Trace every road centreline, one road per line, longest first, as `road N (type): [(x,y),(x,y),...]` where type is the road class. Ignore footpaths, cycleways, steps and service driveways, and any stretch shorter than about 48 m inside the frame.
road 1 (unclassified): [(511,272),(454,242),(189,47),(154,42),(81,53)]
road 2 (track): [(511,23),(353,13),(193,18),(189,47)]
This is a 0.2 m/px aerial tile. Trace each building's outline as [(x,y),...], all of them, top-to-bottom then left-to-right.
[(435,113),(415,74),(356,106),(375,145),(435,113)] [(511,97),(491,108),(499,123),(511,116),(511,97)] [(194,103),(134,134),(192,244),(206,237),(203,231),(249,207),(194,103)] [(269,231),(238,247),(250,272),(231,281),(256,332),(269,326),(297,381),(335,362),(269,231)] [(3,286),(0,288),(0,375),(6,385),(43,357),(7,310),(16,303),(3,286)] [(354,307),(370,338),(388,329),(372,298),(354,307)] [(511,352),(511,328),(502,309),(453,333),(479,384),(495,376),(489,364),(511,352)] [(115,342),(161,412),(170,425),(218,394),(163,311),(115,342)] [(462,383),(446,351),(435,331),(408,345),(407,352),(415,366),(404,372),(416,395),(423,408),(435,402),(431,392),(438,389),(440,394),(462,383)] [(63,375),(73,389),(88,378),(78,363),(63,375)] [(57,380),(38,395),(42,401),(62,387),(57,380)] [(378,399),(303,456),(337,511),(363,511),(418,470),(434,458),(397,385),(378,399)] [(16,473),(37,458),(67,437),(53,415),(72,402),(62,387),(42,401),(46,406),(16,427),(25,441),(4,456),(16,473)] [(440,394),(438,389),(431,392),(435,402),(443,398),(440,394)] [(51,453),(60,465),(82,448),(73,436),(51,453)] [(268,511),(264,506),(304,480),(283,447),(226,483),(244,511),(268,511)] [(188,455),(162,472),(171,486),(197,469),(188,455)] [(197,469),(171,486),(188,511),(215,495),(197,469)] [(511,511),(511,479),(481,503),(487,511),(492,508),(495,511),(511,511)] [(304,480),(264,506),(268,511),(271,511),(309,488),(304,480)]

* PROBLEM TO WORK ON
Reproduce the entries above with "outline" changed to "footprint" and every other character left the same.

* WRITTEN ANSWER
Trace every road centreline, one road per line, longest first, as `road N (type): [(x,y),(x,y),...]` where type is the road class. Ignore footpaths, cycleways, steps and service driveways, and any stretch shorter than about 48 m inside the frame.
road 1 (unclassified): [(511,272),(454,242),(189,47),(154,42),(81,53)]
road 2 (track): [(511,23),(353,13),(193,18),(189,47)]
This is a 0.2 m/px aerial tile. Trace each building's footprint as [(x,y),...], all of them, top-to-bottom then left-to-right.
[(435,113),(415,74),(356,106),(375,145),(435,113)] [(511,97),(491,108),(499,123),(511,116),(511,97)] [(194,103),(134,134),(192,244),(206,237),(203,231),(249,207),(194,103)] [(269,231),(238,247),(250,272),(231,281),(256,332),(269,326),(297,381),(335,362),(269,231)] [(3,286),(0,288),(0,375),(6,385),(43,357),(7,310),(16,303),(3,286)] [(354,307),(370,338),(388,329),(372,298),(354,307)] [(511,352),(511,328),(502,309),(453,333),(479,384),(495,376),(489,364),(511,352)] [(115,342),(161,412),(170,425),(218,394),(163,311),(115,342)] [(462,383),(446,351),(435,331),(408,345),(407,352),(415,366),(404,372),(416,395),(423,408),(435,402),(431,392),(438,389),(440,394),(462,383)] [(63,375),(73,389),(88,378),(78,363),(63,375)] [(57,380),(38,395),(42,401),(62,387),(57,380)] [(378,399),(303,456),(337,511),(363,511),(418,470),(434,458),(397,385),(378,399)] [(16,473),(37,458),(67,437),(53,415),(72,402),(62,387),(42,401),(46,406),(16,427),(25,441),(4,456),(16,473)] [(440,394),(438,389),(431,392),(435,402),(443,398),(440,394)] [(51,453),(60,465),(82,448),(73,436),(51,453)] [(268,511),(264,506),(304,480),(283,447),(226,483),(244,511),(268,511)] [(188,455),(162,472),(171,486),(197,469),(188,455)] [(197,469),(171,486),(188,511),(215,495),(197,469)] [(511,511),(511,479),(481,503),(487,511),(492,508),(495,511),(511,511)] [(304,480),(264,506),(268,511),(271,511),(309,488),(304,480)]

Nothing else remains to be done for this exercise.